Work task: Please copy every line below that contains the string "none".

Exercise data:
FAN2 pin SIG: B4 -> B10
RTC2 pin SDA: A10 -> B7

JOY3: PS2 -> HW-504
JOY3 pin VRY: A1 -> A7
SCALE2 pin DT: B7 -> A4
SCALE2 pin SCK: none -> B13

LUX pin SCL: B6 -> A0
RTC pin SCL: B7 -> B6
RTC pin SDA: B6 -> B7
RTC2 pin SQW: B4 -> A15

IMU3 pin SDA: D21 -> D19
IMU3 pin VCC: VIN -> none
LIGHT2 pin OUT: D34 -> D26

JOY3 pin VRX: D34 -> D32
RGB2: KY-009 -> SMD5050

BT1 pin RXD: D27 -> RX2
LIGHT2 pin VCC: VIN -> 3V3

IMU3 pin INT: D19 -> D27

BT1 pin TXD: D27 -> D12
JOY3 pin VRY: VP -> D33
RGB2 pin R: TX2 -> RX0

Answer box:
SCALE2 pin SCK: none -> B13
IMU3 pin VCC: VIN -> none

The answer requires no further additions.